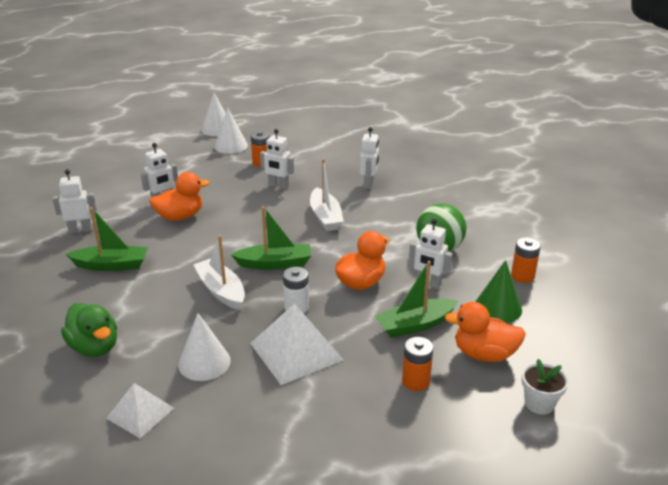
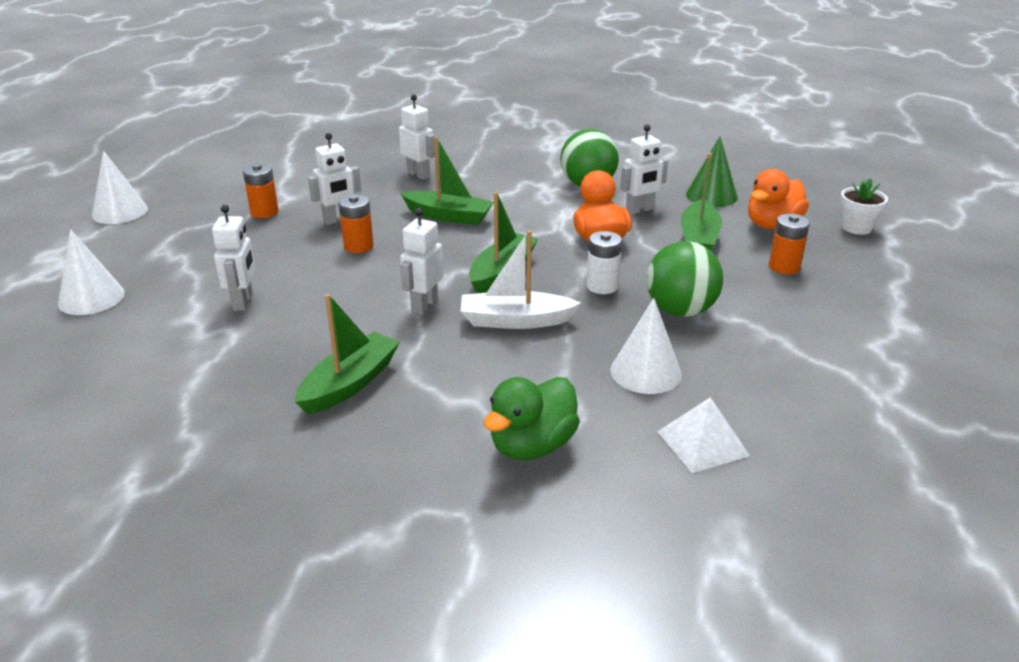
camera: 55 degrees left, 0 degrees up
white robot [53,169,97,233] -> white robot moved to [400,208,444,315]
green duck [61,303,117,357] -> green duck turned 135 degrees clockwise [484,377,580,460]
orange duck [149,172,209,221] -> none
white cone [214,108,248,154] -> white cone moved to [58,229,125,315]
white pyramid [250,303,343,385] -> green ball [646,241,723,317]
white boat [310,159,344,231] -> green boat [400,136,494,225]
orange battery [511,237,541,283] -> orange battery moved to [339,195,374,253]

• _EXERCISE GOAL_: Would you count the lines in the entries that hold "moved" and reply with only the count?

• _EXERCISE RESPONSE_: 3